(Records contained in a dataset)
____

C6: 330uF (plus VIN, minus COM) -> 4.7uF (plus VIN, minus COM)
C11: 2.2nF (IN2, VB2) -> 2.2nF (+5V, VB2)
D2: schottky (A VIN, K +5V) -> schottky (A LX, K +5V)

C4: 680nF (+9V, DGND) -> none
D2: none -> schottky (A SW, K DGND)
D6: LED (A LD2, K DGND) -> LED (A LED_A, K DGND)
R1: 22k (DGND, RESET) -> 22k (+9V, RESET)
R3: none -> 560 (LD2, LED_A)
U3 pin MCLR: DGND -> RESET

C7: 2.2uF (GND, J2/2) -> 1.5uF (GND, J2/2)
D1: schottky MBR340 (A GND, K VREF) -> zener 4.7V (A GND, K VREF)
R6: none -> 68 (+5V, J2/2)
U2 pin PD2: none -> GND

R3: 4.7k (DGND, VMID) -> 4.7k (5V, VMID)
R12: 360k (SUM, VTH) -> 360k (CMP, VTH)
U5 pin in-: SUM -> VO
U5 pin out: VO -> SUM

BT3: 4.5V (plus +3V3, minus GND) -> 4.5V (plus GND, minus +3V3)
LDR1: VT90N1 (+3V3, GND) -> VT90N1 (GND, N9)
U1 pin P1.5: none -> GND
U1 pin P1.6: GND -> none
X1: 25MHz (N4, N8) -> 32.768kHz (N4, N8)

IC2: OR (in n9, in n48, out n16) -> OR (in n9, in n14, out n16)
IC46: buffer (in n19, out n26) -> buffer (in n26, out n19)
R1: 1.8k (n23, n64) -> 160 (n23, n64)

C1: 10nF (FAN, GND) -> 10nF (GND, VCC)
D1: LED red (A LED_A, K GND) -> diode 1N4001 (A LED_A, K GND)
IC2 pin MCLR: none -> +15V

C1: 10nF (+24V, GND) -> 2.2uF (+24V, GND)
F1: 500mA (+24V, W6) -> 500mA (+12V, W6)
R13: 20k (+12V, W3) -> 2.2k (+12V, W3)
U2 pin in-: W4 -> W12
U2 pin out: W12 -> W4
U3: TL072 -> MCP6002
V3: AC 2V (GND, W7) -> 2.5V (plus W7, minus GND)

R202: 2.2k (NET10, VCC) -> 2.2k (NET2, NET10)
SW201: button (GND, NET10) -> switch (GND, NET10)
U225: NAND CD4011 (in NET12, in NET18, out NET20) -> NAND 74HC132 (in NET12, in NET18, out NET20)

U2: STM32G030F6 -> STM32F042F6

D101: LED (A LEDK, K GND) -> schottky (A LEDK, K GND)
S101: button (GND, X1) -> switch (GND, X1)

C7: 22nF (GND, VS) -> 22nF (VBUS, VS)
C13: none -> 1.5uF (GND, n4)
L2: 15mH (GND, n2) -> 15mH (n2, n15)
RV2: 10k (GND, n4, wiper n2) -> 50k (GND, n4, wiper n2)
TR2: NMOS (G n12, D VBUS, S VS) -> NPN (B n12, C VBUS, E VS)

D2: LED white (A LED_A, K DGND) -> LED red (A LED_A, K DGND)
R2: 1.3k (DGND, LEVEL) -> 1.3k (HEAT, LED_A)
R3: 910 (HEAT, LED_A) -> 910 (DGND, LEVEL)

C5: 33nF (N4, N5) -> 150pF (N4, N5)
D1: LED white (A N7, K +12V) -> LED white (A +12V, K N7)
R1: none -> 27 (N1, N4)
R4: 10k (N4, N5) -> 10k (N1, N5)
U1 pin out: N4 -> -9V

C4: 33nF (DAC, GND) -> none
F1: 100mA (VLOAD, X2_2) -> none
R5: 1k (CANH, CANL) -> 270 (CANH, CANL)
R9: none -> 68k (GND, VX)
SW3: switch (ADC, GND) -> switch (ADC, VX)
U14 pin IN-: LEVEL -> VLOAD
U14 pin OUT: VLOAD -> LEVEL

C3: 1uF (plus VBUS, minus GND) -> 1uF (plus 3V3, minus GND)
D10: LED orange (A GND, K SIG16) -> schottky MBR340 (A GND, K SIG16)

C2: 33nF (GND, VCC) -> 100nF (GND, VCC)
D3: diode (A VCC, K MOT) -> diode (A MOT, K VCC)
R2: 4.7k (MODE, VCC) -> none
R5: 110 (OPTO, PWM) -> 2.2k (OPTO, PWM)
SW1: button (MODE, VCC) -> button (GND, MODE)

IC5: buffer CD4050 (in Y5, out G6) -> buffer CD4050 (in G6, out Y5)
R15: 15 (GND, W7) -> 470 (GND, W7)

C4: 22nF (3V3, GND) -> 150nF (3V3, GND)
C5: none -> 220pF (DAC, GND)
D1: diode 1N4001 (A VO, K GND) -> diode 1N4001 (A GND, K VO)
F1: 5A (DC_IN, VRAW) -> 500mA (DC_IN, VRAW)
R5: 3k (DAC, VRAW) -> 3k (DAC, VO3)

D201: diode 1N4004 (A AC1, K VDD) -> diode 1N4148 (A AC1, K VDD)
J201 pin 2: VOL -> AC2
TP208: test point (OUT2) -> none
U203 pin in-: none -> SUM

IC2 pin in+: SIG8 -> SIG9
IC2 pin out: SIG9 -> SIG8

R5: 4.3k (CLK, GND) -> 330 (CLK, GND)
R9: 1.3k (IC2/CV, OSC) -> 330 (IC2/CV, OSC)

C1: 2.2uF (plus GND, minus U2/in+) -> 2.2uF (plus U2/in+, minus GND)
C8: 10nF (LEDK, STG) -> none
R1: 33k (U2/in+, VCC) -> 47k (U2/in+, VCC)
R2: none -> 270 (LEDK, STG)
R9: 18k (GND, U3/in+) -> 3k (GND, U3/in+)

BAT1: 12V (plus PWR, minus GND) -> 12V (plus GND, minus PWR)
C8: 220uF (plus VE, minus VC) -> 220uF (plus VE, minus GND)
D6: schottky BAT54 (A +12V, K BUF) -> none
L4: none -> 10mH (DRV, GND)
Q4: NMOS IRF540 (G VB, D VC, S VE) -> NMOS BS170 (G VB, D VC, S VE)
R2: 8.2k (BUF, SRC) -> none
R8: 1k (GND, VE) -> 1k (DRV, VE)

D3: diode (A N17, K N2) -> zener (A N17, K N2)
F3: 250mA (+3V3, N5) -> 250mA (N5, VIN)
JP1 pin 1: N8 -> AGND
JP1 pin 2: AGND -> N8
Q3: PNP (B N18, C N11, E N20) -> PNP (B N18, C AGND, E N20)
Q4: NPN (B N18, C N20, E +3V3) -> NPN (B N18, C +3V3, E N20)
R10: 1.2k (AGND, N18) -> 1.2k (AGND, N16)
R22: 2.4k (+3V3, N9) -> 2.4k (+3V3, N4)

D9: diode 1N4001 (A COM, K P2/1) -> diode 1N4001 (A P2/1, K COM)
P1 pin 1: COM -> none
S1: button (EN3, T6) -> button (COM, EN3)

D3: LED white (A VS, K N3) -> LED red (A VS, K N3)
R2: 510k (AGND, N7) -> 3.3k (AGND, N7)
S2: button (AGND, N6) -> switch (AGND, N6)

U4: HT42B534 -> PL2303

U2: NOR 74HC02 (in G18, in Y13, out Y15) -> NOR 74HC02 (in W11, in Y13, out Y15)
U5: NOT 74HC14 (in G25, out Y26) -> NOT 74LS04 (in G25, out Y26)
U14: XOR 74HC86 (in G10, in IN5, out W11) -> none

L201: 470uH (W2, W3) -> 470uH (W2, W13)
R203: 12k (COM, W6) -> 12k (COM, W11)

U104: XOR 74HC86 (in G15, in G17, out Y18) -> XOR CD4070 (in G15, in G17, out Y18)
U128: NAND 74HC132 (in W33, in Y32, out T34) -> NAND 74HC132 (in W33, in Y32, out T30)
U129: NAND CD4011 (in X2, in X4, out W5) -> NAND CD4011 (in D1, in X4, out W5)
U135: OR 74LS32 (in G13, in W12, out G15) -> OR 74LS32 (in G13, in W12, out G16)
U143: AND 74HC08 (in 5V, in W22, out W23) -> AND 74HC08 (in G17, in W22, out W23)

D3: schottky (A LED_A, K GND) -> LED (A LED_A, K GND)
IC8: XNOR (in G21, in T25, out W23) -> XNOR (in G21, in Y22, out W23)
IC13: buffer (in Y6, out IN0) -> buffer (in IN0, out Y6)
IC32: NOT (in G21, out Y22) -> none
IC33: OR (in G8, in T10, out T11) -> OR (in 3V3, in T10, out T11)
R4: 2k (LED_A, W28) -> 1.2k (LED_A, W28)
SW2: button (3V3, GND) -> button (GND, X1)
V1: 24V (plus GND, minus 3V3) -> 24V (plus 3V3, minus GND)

____

What is required: The entries above hold the needed span. Transcribe exactly the lines from the one with "RV2: 10k (GND, n4, wiper" to the one with "L4: none -> 10mH (DRV, GND)", both included.

Answer for the task:
RV2: 10k (GND, n4, wiper n2) -> 50k (GND, n4, wiper n2)
TR2: NMOS (G n12, D VBUS, S VS) -> NPN (B n12, C VBUS, E VS)

D2: LED white (A LED_A, K DGND) -> LED red (A LED_A, K DGND)
R2: 1.3k (DGND, LEVEL) -> 1.3k (HEAT, LED_A)
R3: 910 (HEAT, LED_A) -> 910 (DGND, LEVEL)

C5: 33nF (N4, N5) -> 150pF (N4, N5)
D1: LED white (A N7, K +12V) -> LED white (A +12V, K N7)
R1: none -> 27 (N1, N4)
R4: 10k (N4, N5) -> 10k (N1, N5)
U1 pin out: N4 -> -9V

C4: 33nF (DAC, GND) -> none
F1: 100mA (VLOAD, X2_2) -> none
R5: 1k (CANH, CANL) -> 270 (CANH, CANL)
R9: none -> 68k (GND, VX)
SW3: switch (ADC, GND) -> switch (ADC, VX)
U14 pin IN-: LEVEL -> VLOAD
U14 pin OUT: VLOAD -> LEVEL

C3: 1uF (plus VBUS, minus GND) -> 1uF (plus 3V3, minus GND)
D10: LED orange (A GND, K SIG16) -> schottky MBR340 (A GND, K SIG16)

C2: 33nF (GND, VCC) -> 100nF (GND, VCC)
D3: diode (A VCC, K MOT) -> diode (A MOT, K VCC)
R2: 4.7k (MODE, VCC) -> none
R5: 110 (OPTO, PWM) -> 2.2k (OPTO, PWM)
SW1: button (MODE, VCC) -> button (GND, MODE)

IC5: buffer CD4050 (in Y5, out G6) -> buffer CD4050 (in G6, out Y5)
R15: 15 (GND, W7) -> 470 (GND, W7)

C4: 22nF (3V3, GND) -> 150nF (3V3, GND)
C5: none -> 220pF (DAC, GND)
D1: diode 1N4001 (A VO, K GND) -> diode 1N4001 (A GND, K VO)
F1: 5A (DC_IN, VRAW) -> 500mA (DC_IN, VRAW)
R5: 3k (DAC, VRAW) -> 3k (DAC, VO3)

D201: diode 1N4004 (A AC1, K VDD) -> diode 1N4148 (A AC1, K VDD)
J201 pin 2: VOL -> AC2
TP208: test point (OUT2) -> none
U203 pin in-: none -> SUM

IC2 pin in+: SIG8 -> SIG9
IC2 pin out: SIG9 -> SIG8

R5: 4.3k (CLK, GND) -> 330 (CLK, GND)
R9: 1.3k (IC2/CV, OSC) -> 330 (IC2/CV, OSC)

C1: 2.2uF (plus GND, minus U2/in+) -> 2.2uF (plus U2/in+, minus GND)
C8: 10nF (LEDK, STG) -> none
R1: 33k (U2/in+, VCC) -> 47k (U2/in+, VCC)
R2: none -> 270 (LEDK, STG)
R9: 18k (GND, U3/in+) -> 3k (GND, U3/in+)

BAT1: 12V (plus PWR, minus GND) -> 12V (plus GND, minus PWR)
C8: 220uF (plus VE, minus VC) -> 220uF (plus VE, minus GND)
D6: schottky BAT54 (A +12V, K BUF) -> none
L4: none -> 10mH (DRV, GND)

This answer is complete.